▶ [LISTED ENTRIES]
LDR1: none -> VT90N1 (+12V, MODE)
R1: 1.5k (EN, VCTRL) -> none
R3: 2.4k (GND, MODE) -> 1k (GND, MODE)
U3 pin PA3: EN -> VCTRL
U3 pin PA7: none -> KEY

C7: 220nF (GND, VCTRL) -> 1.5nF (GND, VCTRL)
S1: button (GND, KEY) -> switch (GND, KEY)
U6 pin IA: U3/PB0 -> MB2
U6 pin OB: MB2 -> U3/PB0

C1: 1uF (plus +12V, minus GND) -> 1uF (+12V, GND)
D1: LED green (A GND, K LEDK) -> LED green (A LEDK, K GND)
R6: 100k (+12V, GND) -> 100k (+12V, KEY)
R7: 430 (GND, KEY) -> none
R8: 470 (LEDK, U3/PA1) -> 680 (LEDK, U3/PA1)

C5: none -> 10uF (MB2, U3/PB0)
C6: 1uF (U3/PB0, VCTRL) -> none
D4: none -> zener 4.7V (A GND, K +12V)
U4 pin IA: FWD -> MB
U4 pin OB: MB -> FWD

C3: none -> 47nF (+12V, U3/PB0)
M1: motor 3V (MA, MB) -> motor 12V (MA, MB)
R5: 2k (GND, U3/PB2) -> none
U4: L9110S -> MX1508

==

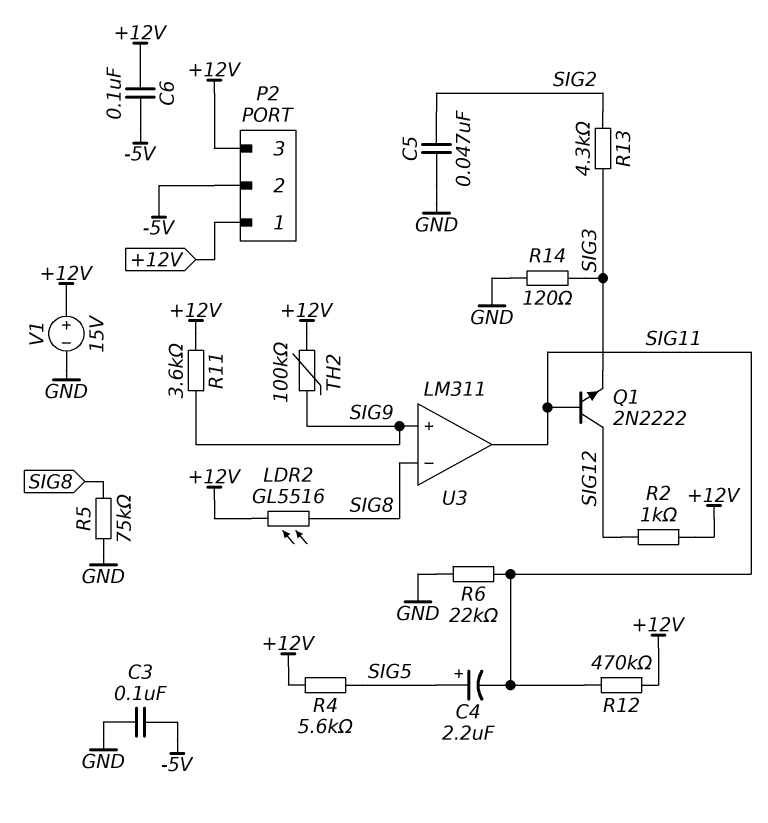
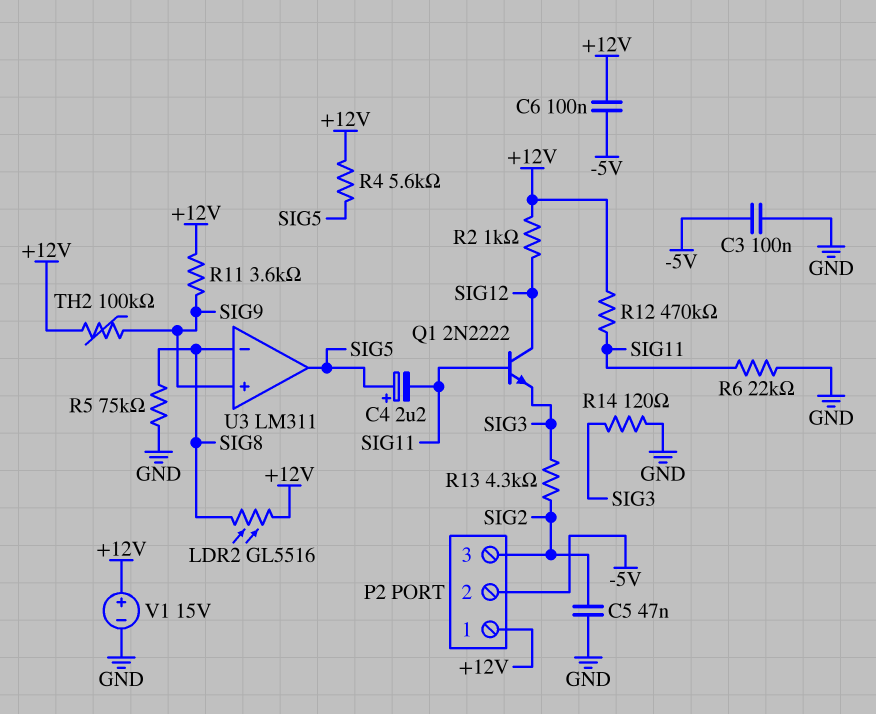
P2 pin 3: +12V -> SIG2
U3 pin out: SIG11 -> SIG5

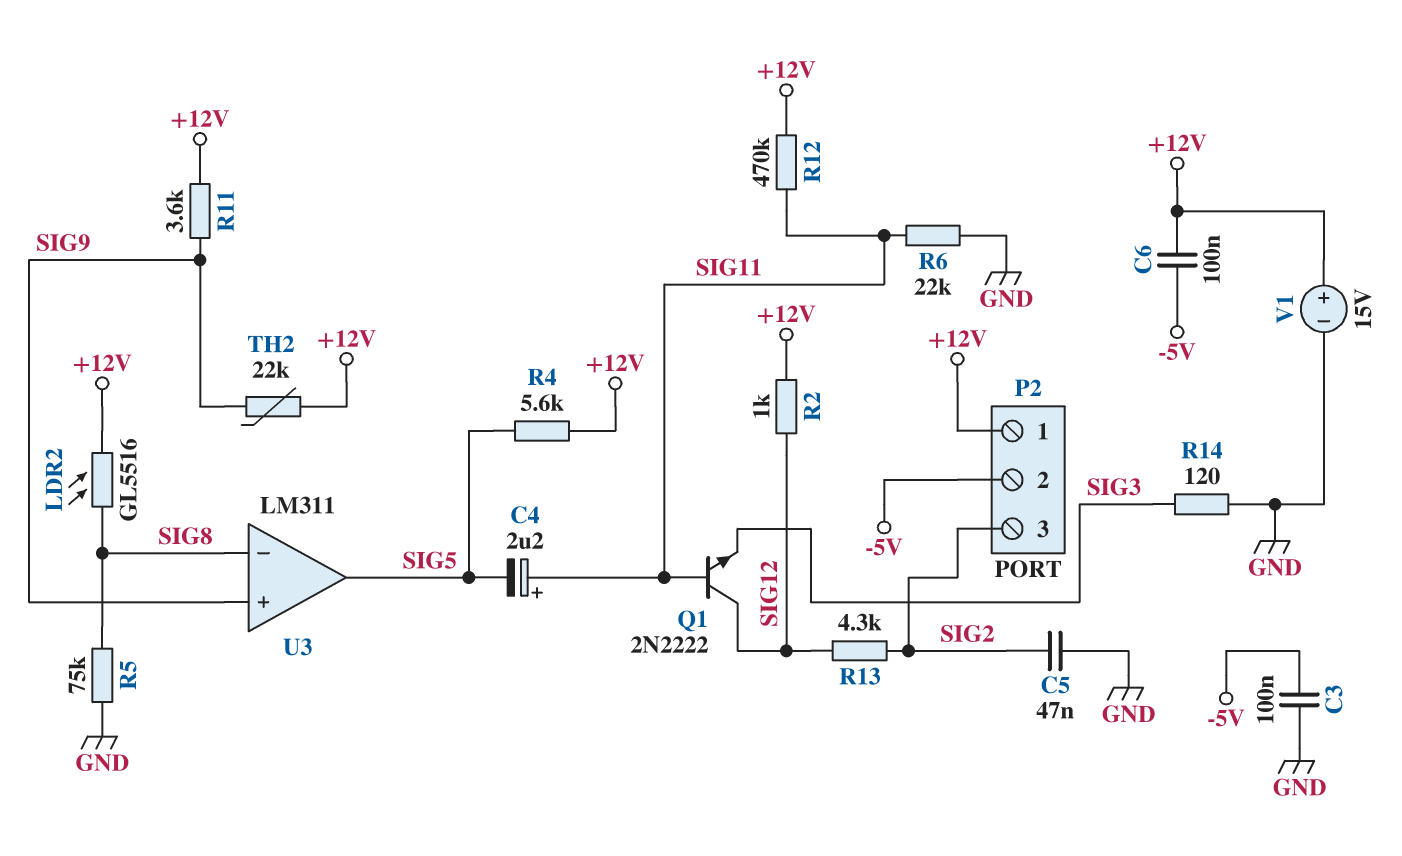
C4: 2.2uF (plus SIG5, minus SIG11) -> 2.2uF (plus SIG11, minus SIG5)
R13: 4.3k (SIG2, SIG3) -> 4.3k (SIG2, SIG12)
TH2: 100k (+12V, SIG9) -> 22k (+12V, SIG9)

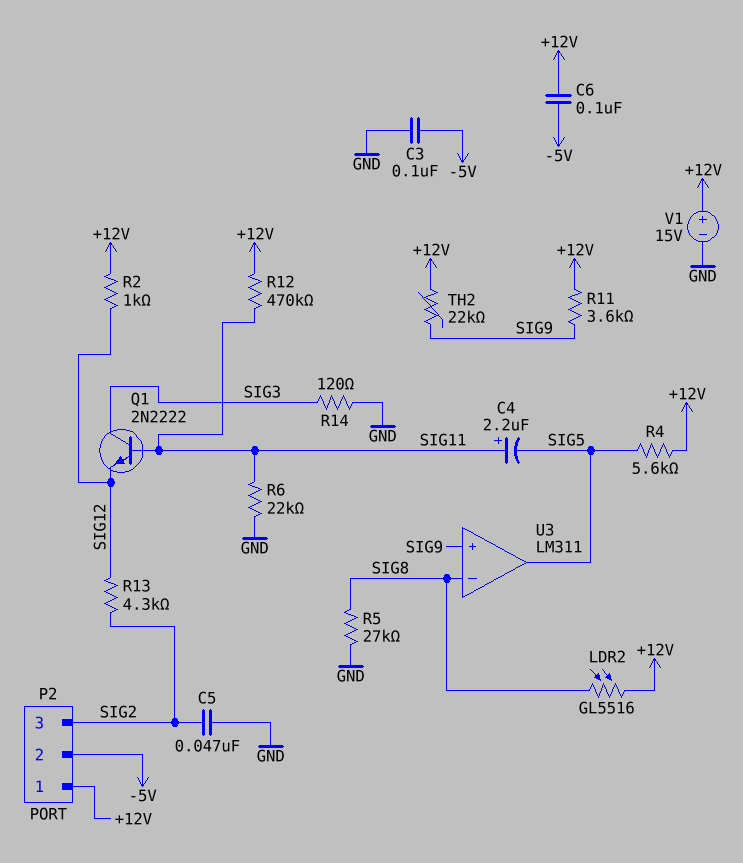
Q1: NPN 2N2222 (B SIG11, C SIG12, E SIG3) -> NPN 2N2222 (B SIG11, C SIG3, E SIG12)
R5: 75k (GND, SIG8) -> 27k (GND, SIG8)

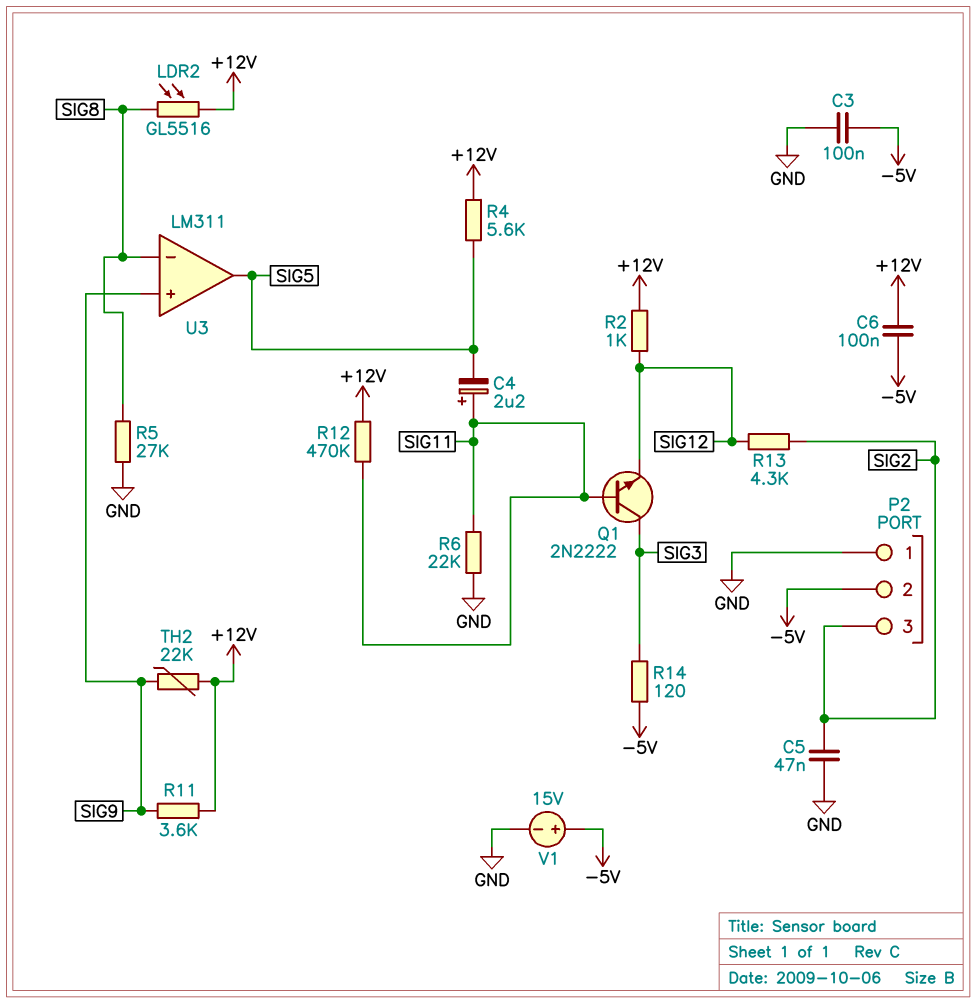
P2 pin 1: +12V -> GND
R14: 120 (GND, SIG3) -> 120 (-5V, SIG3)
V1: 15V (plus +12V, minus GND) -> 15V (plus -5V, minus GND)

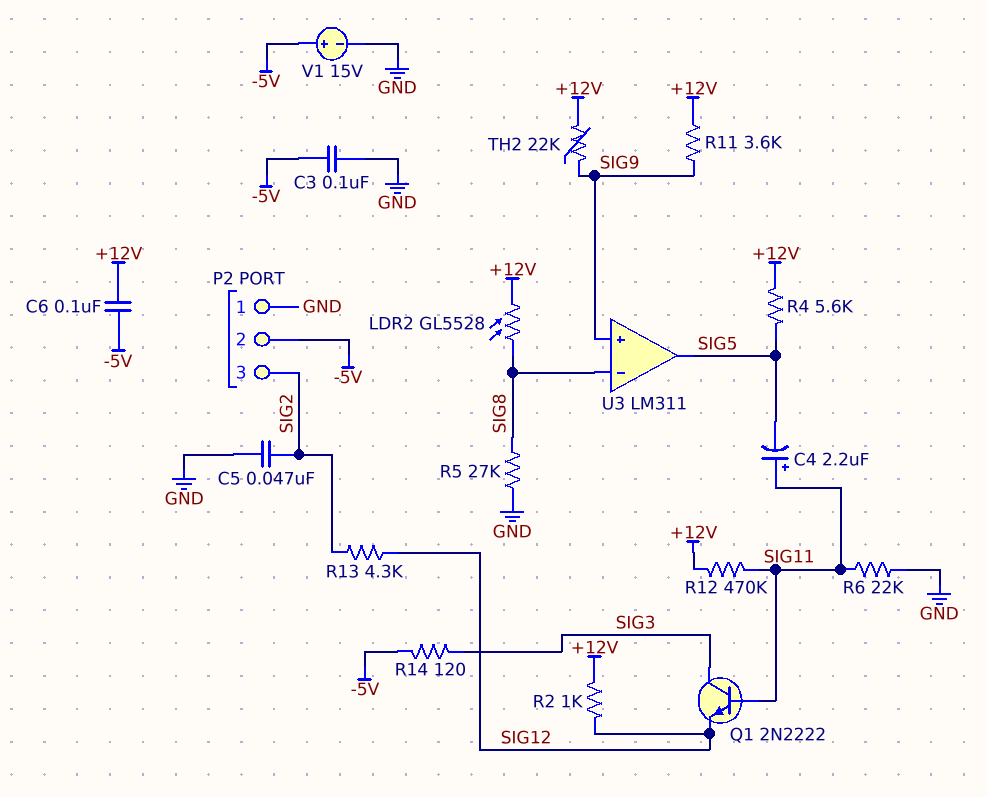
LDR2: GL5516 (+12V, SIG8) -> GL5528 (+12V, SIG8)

▶ [YOUR OBJECTIVE] Go through the listing and copy each line that includes the string "minus".

▶ [RESPONSE TO THE TASK]
C1: 1uF (plus +12V, minus GND) -> 1uF (+12V, GND)
C4: 2.2uF (plus SIG5, minus SIG11) -> 2.2uF (plus SIG11, minus SIG5)
V1: 15V (plus +12V, minus GND) -> 15V (plus -5V, minus GND)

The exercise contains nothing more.